▶ EXERCISE INSTRUCTIONS
An exact transcription is needed, starting with the line that contains "blue semicircle: (149, 1025)" and ending with the last line of the records.

▶ DATA TO USE

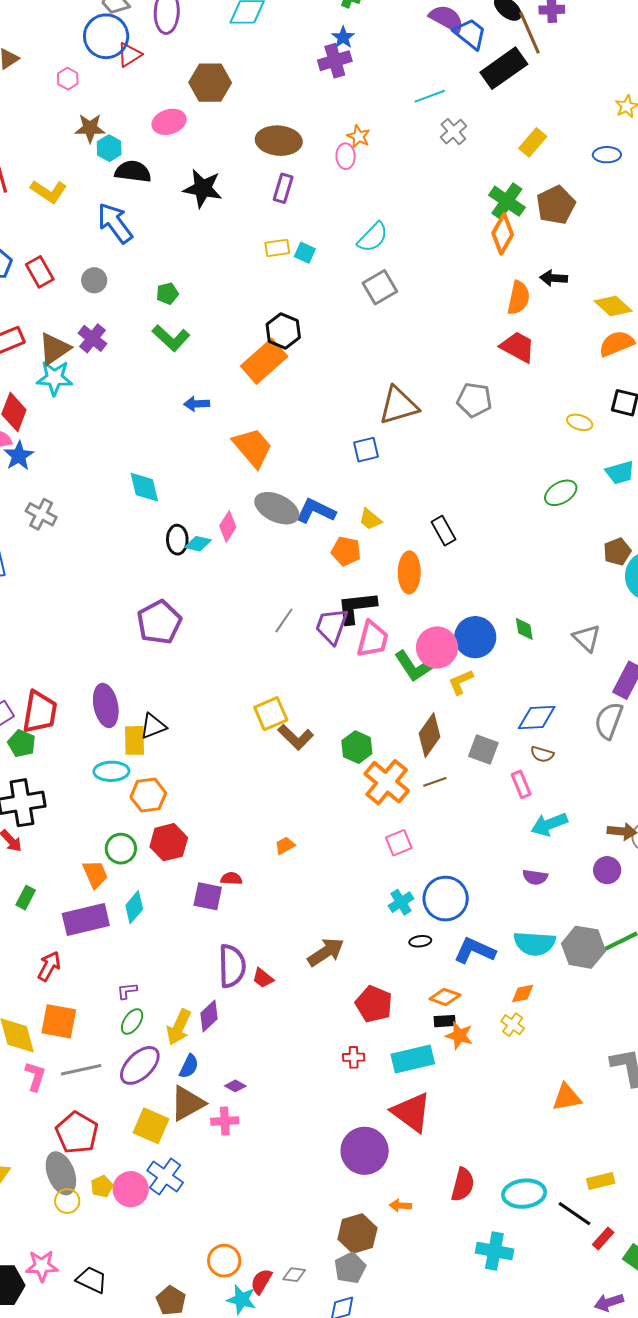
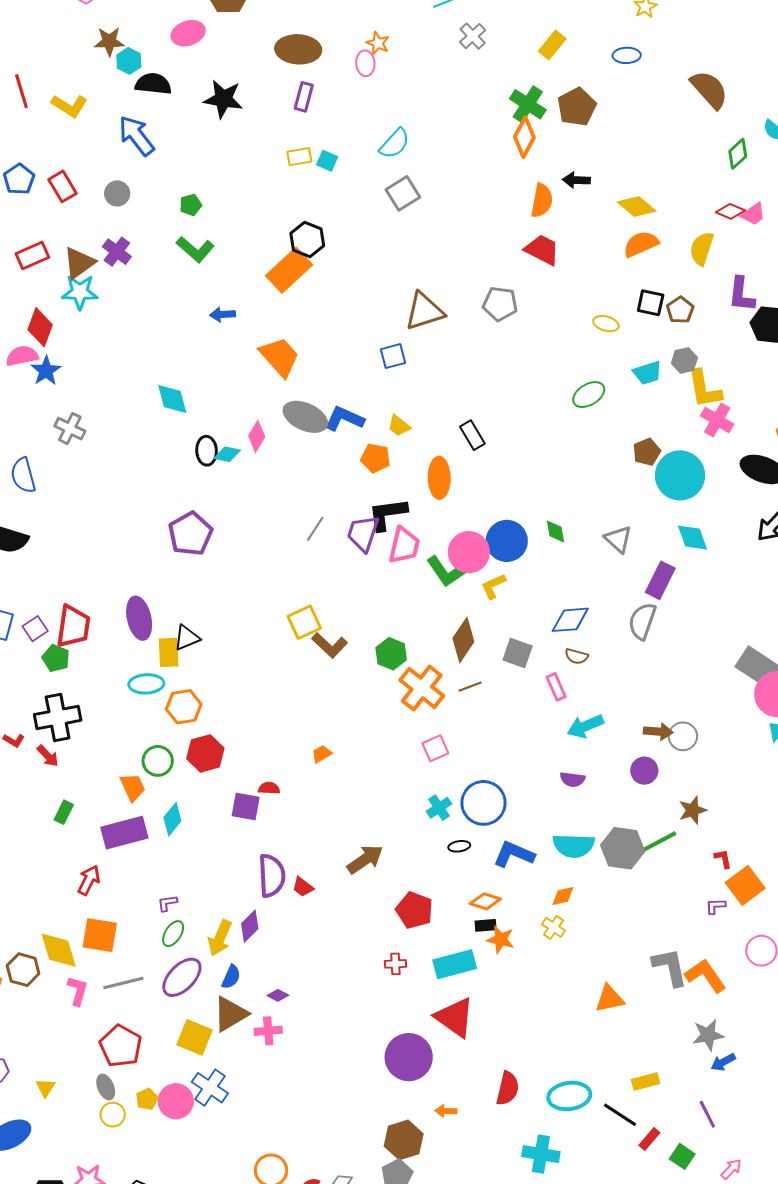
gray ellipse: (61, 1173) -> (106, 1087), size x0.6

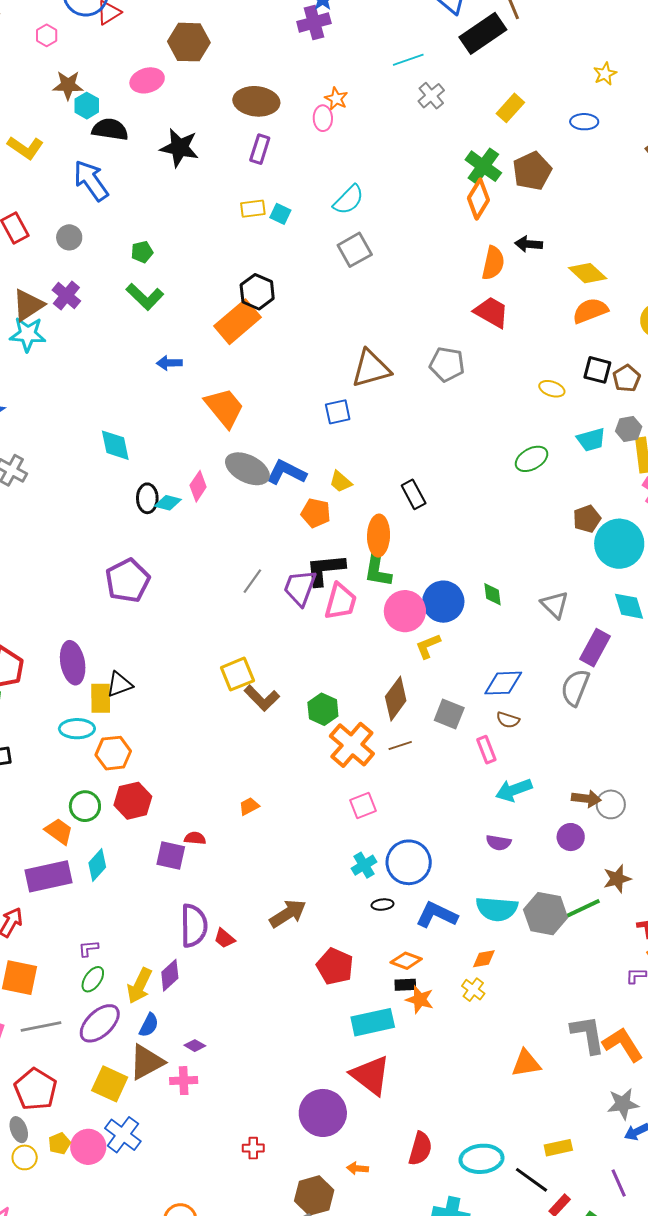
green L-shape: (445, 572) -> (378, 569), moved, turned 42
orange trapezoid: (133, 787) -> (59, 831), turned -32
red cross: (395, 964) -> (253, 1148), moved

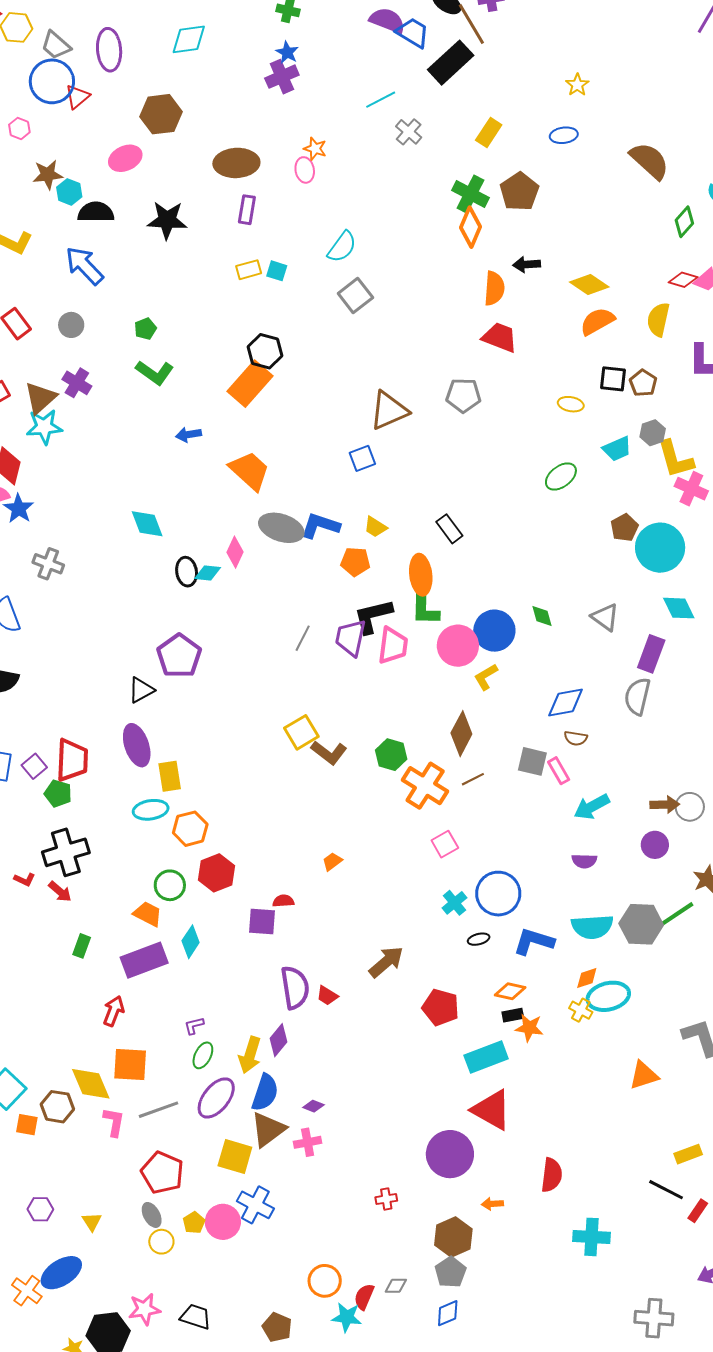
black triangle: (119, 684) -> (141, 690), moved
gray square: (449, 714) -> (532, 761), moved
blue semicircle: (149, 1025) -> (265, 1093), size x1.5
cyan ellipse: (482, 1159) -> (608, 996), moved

▶ FINAL ANSWER
blue semicircle: (149, 1025) -> (265, 1093), size x1.5
cyan ellipse: (482, 1159) -> (608, 996), moved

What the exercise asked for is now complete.